*** Opening of RECORDS FOR THE TASK ***

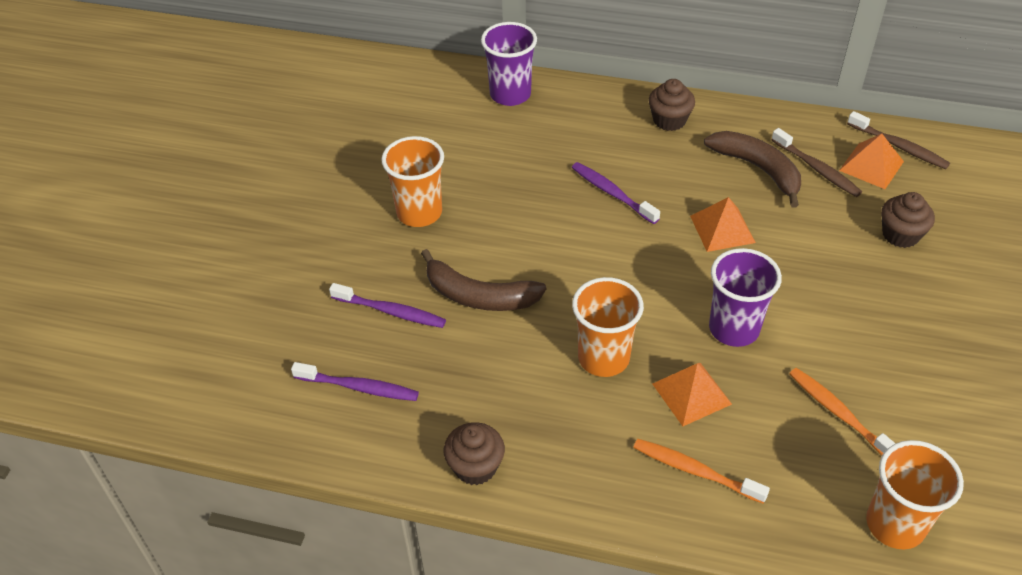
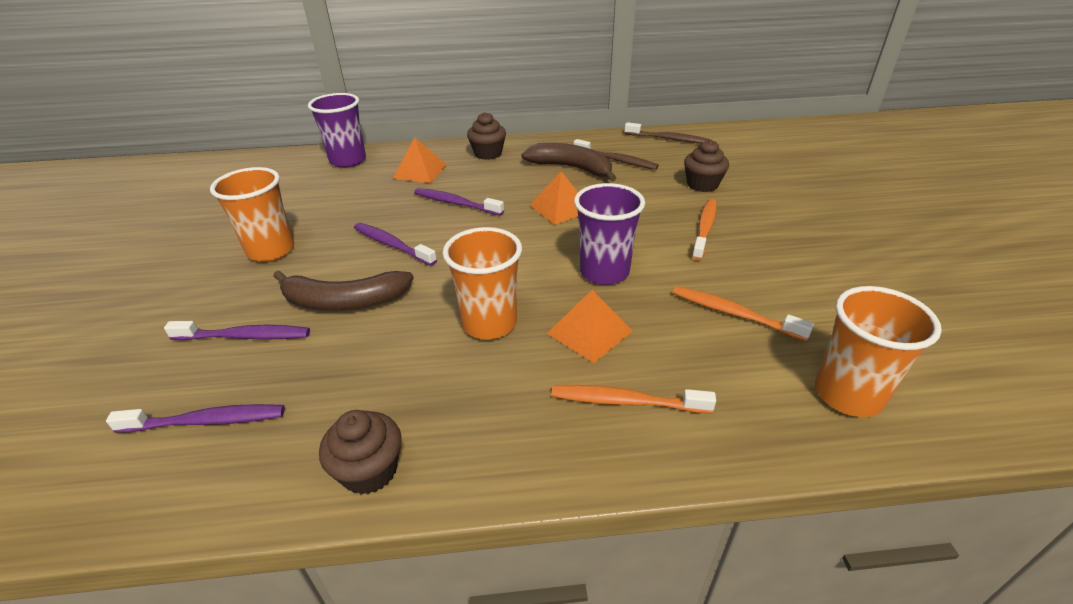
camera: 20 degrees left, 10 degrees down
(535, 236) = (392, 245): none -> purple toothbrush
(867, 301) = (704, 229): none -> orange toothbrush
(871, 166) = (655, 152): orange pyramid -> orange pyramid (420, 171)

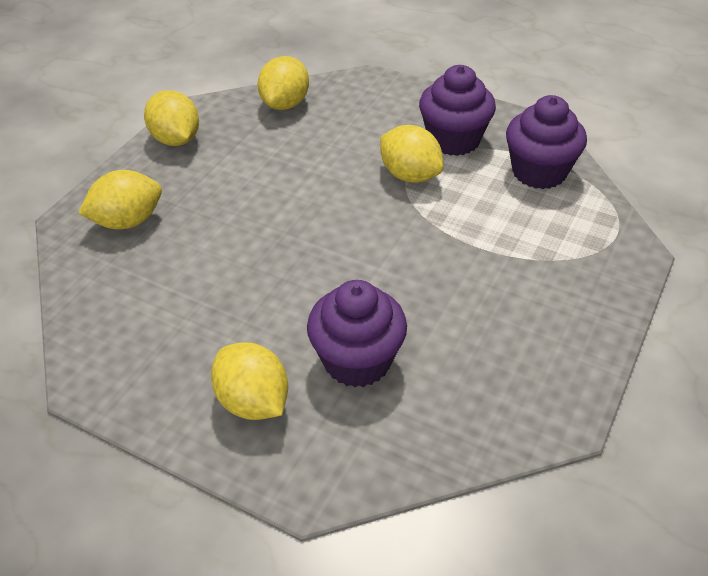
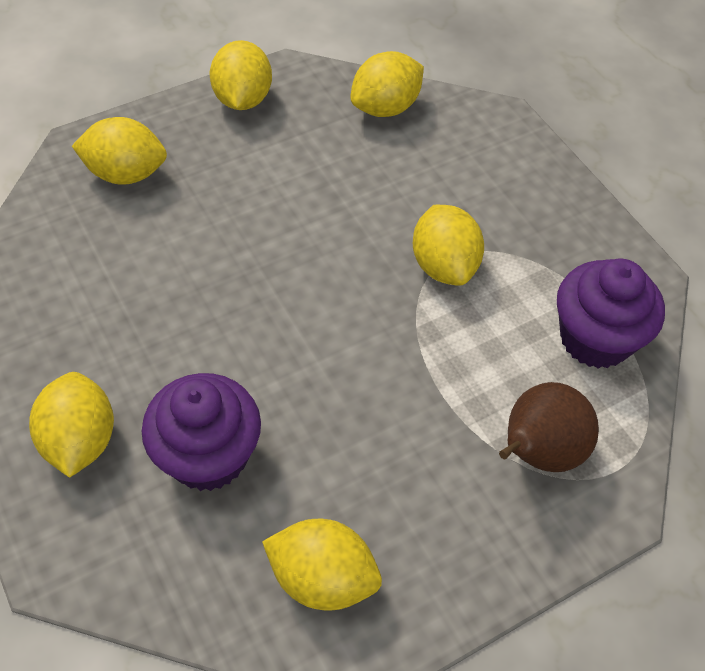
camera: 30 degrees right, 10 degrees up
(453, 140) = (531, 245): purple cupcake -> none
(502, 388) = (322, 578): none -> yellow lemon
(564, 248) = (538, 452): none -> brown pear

*** Close of RECORDS FOR THE TASK ***

Your task is to retype all the entries exactly and leave out any pictures.

- [YOUR SOLUTION]
camera: 20 degrees left, 10 degrees down
(535, 236) = (392, 245): none -> purple toothbrush
(867, 301) = (704, 229): none -> orange toothbrush
(871, 166) = (655, 152): orange pyramid -> orange pyramid (420, 171)

camera: 30 degrees right, 10 degrees up
(453, 140) = (531, 245): purple cupcake -> none
(502, 388) = (322, 578): none -> yellow lemon
(564, 248) = (538, 452): none -> brown pear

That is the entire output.